━━━ Exercise data

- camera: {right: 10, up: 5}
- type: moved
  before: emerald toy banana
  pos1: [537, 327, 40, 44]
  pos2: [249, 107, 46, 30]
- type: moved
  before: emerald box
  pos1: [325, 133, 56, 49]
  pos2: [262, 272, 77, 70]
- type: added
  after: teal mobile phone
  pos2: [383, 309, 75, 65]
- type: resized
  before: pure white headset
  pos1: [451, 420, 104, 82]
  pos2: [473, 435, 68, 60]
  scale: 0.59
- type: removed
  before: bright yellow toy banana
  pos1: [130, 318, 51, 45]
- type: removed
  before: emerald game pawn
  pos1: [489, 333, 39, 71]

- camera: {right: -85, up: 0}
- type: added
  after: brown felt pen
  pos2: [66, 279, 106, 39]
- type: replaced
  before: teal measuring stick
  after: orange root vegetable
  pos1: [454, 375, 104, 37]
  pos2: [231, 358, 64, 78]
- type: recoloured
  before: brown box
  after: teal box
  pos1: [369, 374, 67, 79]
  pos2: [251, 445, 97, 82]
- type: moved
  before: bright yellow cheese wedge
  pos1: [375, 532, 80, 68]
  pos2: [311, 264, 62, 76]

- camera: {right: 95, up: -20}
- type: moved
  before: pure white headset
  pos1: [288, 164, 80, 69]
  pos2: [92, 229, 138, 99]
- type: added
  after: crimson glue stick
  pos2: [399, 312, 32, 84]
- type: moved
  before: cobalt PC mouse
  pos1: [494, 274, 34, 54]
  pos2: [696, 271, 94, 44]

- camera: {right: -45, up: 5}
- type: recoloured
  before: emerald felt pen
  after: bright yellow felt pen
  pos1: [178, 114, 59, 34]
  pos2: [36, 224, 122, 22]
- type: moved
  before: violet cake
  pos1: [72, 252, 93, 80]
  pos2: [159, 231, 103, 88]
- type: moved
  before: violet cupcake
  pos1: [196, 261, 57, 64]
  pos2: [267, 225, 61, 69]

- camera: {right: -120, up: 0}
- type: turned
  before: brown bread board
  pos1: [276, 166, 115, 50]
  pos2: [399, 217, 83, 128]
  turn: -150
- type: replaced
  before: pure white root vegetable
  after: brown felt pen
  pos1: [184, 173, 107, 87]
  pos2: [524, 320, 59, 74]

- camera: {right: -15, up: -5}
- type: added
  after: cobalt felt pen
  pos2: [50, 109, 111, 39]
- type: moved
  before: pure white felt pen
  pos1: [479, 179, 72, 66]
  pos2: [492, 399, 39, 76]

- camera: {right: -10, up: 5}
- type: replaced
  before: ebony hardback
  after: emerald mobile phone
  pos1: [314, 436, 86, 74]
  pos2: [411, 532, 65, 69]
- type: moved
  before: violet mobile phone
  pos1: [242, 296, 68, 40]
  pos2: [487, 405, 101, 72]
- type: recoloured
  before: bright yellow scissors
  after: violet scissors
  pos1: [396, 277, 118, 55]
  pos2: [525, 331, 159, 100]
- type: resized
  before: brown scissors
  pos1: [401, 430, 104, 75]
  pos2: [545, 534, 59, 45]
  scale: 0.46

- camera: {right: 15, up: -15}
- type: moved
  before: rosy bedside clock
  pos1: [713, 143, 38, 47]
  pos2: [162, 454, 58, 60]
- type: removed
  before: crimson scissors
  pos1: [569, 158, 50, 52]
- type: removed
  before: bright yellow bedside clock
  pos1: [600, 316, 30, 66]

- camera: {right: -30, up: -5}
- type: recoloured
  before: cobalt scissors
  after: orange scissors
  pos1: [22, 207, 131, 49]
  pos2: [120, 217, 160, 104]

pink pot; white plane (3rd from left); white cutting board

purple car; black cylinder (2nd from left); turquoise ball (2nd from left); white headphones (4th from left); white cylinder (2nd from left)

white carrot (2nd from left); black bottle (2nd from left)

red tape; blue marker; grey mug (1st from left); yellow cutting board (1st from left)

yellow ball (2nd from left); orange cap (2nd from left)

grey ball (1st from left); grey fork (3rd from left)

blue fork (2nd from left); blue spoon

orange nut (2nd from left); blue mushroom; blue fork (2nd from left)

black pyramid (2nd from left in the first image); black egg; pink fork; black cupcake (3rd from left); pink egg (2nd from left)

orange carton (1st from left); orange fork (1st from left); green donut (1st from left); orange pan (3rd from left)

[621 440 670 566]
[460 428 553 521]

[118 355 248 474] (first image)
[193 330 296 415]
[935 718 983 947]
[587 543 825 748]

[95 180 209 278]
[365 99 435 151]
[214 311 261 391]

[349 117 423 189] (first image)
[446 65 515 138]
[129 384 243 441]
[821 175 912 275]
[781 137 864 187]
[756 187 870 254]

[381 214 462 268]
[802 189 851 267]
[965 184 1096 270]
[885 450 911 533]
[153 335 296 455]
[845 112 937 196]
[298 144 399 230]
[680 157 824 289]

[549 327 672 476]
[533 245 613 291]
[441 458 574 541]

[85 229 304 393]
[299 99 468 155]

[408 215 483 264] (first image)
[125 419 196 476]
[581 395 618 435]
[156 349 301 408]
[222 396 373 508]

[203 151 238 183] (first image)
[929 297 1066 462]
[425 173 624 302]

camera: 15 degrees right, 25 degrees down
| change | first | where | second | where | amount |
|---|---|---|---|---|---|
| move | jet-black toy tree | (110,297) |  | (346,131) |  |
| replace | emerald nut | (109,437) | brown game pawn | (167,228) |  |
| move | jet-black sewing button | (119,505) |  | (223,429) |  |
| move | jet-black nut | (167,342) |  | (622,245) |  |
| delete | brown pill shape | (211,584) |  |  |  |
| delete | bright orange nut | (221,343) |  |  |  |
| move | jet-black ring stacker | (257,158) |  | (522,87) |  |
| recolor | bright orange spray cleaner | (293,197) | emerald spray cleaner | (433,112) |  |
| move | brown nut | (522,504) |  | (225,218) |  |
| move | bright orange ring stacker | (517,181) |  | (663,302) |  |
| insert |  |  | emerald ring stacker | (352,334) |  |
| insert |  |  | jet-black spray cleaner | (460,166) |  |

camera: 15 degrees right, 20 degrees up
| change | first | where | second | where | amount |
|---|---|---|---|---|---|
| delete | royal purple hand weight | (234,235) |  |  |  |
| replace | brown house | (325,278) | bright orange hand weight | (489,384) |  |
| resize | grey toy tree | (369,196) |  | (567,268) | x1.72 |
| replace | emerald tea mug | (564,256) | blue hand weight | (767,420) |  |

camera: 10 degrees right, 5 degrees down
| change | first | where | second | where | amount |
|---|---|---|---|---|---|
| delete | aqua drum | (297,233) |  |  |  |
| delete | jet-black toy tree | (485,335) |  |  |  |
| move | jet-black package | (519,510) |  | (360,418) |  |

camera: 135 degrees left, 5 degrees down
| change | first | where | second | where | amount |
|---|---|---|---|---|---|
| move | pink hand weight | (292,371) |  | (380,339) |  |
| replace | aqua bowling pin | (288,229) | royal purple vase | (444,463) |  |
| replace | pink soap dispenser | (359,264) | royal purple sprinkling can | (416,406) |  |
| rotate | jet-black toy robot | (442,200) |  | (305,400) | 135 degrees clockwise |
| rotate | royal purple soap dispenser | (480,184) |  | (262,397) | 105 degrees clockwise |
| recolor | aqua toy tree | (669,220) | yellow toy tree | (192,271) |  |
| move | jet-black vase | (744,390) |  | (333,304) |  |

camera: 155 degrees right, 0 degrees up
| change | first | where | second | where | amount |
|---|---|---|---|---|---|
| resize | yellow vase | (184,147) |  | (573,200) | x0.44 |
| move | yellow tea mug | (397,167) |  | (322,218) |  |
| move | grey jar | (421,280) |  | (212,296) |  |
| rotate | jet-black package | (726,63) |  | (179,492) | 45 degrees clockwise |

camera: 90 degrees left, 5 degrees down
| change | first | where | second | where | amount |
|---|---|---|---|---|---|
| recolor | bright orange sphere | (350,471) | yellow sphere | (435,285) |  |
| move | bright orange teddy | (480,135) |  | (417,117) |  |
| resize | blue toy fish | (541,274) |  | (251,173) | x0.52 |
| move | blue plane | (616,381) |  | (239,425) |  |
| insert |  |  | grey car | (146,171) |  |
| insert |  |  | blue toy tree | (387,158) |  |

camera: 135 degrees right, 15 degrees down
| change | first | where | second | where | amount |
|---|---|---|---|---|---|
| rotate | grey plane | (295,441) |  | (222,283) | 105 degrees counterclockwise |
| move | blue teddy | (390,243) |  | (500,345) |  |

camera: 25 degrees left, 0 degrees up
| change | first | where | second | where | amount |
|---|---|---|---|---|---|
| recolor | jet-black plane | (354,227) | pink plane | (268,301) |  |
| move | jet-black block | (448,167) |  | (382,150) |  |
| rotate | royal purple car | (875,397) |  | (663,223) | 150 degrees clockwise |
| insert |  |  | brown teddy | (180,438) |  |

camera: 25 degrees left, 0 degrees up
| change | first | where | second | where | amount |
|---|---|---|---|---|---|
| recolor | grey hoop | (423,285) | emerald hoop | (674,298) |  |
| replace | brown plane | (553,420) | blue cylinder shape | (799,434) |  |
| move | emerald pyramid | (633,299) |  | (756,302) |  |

━━━━━━

▶ [Your task]: Beginning with the line holding "pos1: [325, 133, 56, 49]" and ending with the line holding "before: emerald game pawn", write out the stretch of material above exactly; add no further lines.

▶ [Exercise solution]:
  pos1: [325, 133, 56, 49]
  pos2: [262, 272, 77, 70]
- type: added
  after: teal mobile phone
  pos2: [383, 309, 75, 65]
- type: resized
  before: pure white headset
  pos1: [451, 420, 104, 82]
  pos2: [473, 435, 68, 60]
  scale: 0.59
- type: removed
  before: bright yellow toy banana
  pos1: [130, 318, 51, 45]
- type: removed
  before: emerald game pawn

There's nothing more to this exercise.